> EXERCISE DIRECTIONS:
Please retype the material beneath this task exactly, starting with its first line and finishing with the line containing "BUZZER pin IO: 13 -> A4".
# # # #
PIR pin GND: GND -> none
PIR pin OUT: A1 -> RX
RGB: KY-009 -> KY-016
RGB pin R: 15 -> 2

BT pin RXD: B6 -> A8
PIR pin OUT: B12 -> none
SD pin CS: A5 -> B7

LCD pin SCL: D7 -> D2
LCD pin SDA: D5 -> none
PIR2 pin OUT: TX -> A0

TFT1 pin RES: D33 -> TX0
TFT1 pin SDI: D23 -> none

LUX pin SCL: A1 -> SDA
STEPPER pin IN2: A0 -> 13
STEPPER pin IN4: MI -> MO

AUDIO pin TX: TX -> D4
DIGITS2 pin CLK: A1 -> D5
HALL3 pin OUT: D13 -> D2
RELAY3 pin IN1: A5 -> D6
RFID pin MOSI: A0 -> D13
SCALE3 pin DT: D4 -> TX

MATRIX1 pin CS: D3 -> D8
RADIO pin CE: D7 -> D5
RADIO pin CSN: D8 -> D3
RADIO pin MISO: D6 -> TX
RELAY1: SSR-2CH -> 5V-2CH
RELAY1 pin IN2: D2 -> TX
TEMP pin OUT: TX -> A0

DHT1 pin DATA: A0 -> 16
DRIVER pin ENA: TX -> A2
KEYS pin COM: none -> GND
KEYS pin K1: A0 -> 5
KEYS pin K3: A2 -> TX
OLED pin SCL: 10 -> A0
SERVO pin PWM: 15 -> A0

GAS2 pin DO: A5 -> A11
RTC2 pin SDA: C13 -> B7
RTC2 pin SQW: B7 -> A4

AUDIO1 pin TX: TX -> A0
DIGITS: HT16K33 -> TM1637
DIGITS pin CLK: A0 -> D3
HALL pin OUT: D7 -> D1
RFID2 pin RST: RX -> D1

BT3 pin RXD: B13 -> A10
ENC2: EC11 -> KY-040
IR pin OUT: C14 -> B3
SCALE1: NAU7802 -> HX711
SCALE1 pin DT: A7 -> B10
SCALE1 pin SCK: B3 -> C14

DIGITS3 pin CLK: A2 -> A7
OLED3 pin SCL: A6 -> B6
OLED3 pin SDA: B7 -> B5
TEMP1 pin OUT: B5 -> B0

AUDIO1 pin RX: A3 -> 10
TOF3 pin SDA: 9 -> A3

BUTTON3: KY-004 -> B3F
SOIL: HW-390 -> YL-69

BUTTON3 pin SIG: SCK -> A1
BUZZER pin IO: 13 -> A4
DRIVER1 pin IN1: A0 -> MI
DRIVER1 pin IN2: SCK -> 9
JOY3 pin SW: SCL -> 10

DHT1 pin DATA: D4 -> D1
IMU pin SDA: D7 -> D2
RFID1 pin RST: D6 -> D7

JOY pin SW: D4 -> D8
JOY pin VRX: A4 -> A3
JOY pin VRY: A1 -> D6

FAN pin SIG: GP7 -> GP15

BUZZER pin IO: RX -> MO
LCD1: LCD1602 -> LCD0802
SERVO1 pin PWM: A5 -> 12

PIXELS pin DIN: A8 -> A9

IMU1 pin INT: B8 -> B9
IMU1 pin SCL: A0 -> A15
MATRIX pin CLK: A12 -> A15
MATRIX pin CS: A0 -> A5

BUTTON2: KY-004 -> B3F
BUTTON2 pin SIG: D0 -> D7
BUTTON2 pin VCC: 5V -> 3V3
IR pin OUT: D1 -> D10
# # # #
> EXERCISE SOLUTION:
PIR pin GND: GND -> none
PIR pin OUT: A1 -> RX
RGB: KY-009 -> KY-016
RGB pin R: 15 -> 2

BT pin RXD: B6 -> A8
PIR pin OUT: B12 -> none
SD pin CS: A5 -> B7

LCD pin SCL: D7 -> D2
LCD pin SDA: D5 -> none
PIR2 pin OUT: TX -> A0

TFT1 pin RES: D33 -> TX0
TFT1 pin SDI: D23 -> none

LUX pin SCL: A1 -> SDA
STEPPER pin IN2: A0 -> 13
STEPPER pin IN4: MI -> MO

AUDIO pin TX: TX -> D4
DIGITS2 pin CLK: A1 -> D5
HALL3 pin OUT: D13 -> D2
RELAY3 pin IN1: A5 -> D6
RFID pin MOSI: A0 -> D13
SCALE3 pin DT: D4 -> TX

MATRIX1 pin CS: D3 -> D8
RADIO pin CE: D7 -> D5
RADIO pin CSN: D8 -> D3
RADIO pin MISO: D6 -> TX
RELAY1: SSR-2CH -> 5V-2CH
RELAY1 pin IN2: D2 -> TX
TEMP pin OUT: TX -> A0

DHT1 pin DATA: A0 -> 16
DRIVER pin ENA: TX -> A2
KEYS pin COM: none -> GND
KEYS pin K1: A0 -> 5
KEYS pin K3: A2 -> TX
OLED pin SCL: 10 -> A0
SERVO pin PWM: 15 -> A0

GAS2 pin DO: A5 -> A11
RTC2 pin SDA: C13 -> B7
RTC2 pin SQW: B7 -> A4

AUDIO1 pin TX: TX -> A0
DIGITS: HT16K33 -> TM1637
DIGITS pin CLK: A0 -> D3
HALL pin OUT: D7 -> D1
RFID2 pin RST: RX -> D1

BT3 pin RXD: B13 -> A10
ENC2: EC11 -> KY-040
IR pin OUT: C14 -> B3
SCALE1: NAU7802 -> HX711
SCALE1 pin DT: A7 -> B10
SCALE1 pin SCK: B3 -> C14

DIGITS3 pin CLK: A2 -> A7
OLED3 pin SCL: A6 -> B6
OLED3 pin SDA: B7 -> B5
TEMP1 pin OUT: B5 -> B0

AUDIO1 pin RX: A3 -> 10
TOF3 pin SDA: 9 -> A3

BUTTON3: KY-004 -> B3F
SOIL: HW-390 -> YL-69

BUTTON3 pin SIG: SCK -> A1
BUZZER pin IO: 13 -> A4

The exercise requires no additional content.